Please restate word for word all lines from the one containing "red star: (104, 148) -> (160, 179), moved" to the final line of the entries, and include no pictures.
[Source records]
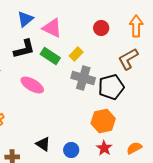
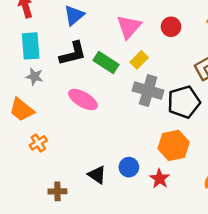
pink triangle: (52, 28) -> (129, 27), moved, turned 45
red star: (104, 148) -> (160, 179), moved
blue circle: (71, 150) -> (129, 167), moved

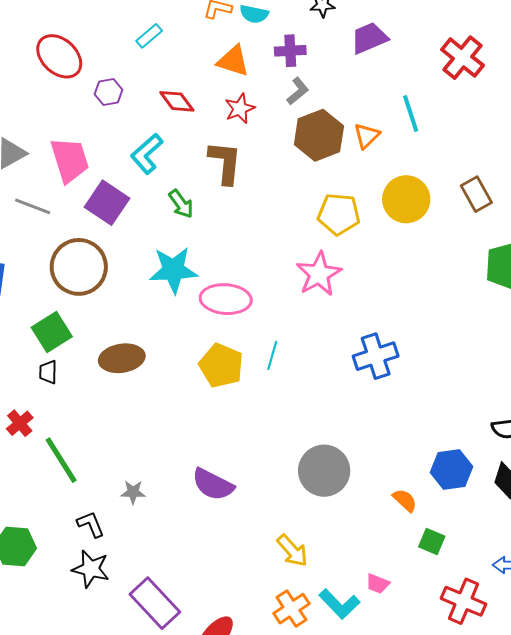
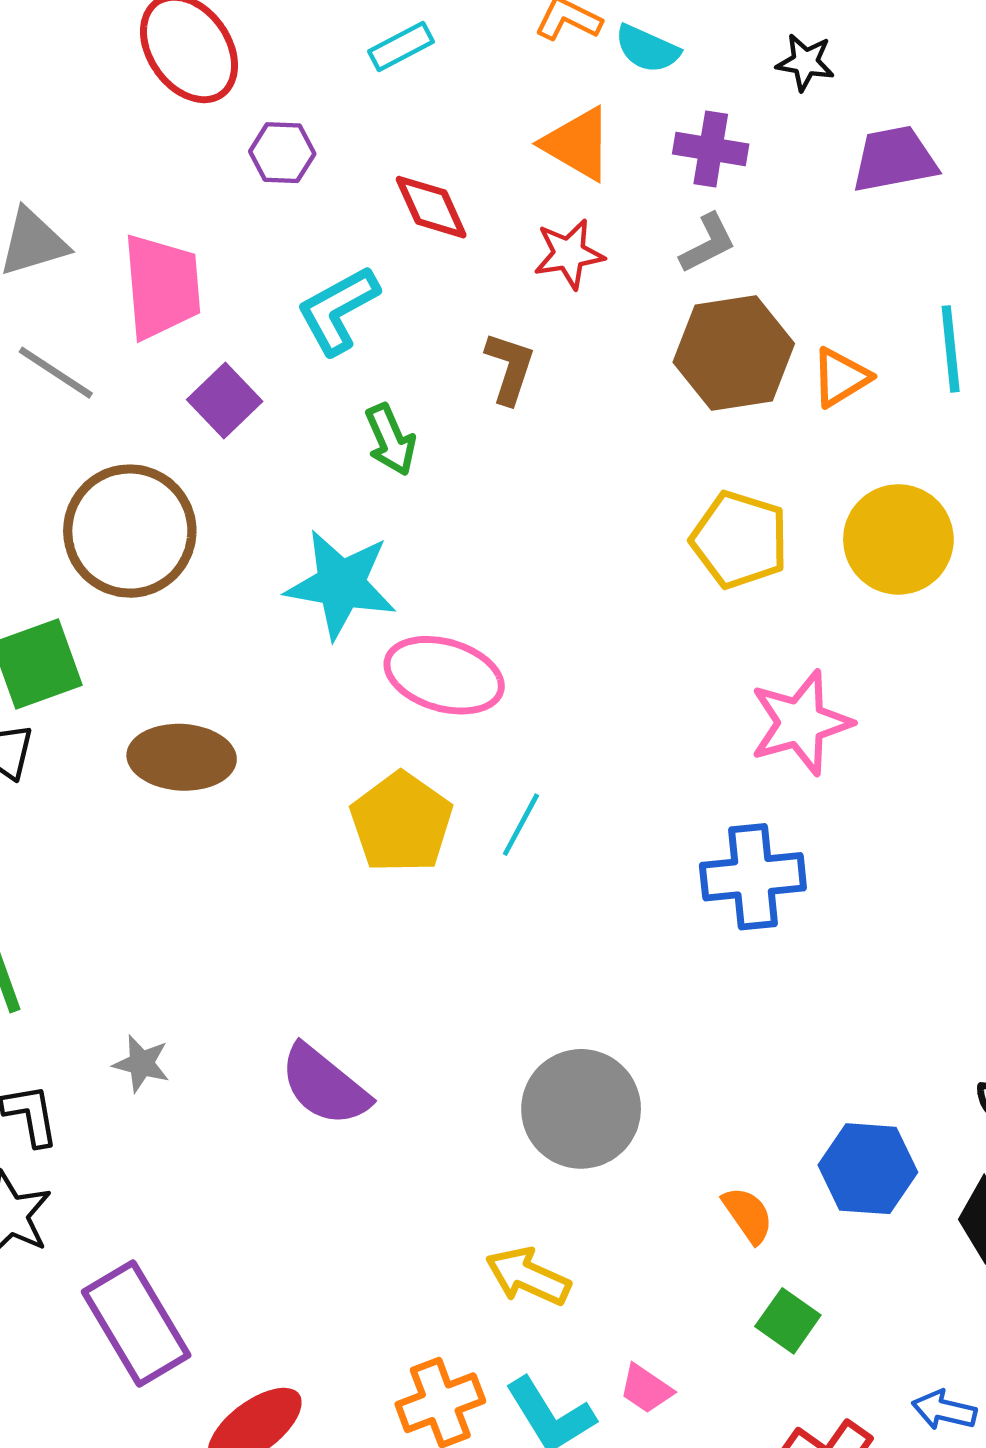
brown L-shape: (225, 162) -> (510, 368), size x0.7
purple square: (107, 203) -> (225, 400), size x0.7
pink star: (319, 274) -> (801, 723), moved
yellow arrow: (292, 551) -> (528, 1276), moved, turned 144

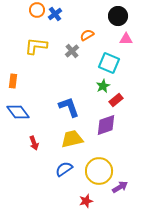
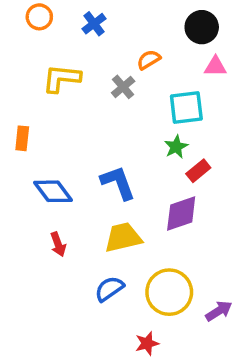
orange circle: (37, 10) -> (39, 17), moved
cyan square: (109, 63) -> (186, 107), turned -30
blue diamond: (18, 112) -> (53, 191), moved
purple arrow: (120, 187) -> (219, 311), moved

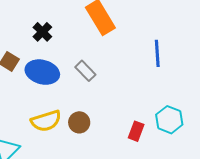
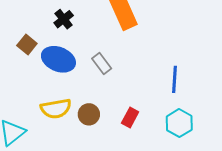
blue line: (157, 53) -> (174, 79), moved
red rectangle: (136, 131) -> (130, 118), moved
[/Source records]
- _Answer space_:
red star: (104, 148) -> (160, 179), moved
blue circle: (71, 150) -> (129, 167), moved

brown L-shape: (225, 162) -> (510, 368), size x0.7
purple square: (107, 203) -> (225, 400), size x0.7
pink star: (319, 274) -> (801, 723), moved
yellow arrow: (292, 551) -> (528, 1276), moved, turned 144

orange circle: (37, 10) -> (39, 17), moved
cyan square: (109, 63) -> (186, 107), turned -30
blue diamond: (18, 112) -> (53, 191), moved
purple arrow: (120, 187) -> (219, 311), moved

blue line: (157, 53) -> (174, 79), moved
red rectangle: (136, 131) -> (130, 118), moved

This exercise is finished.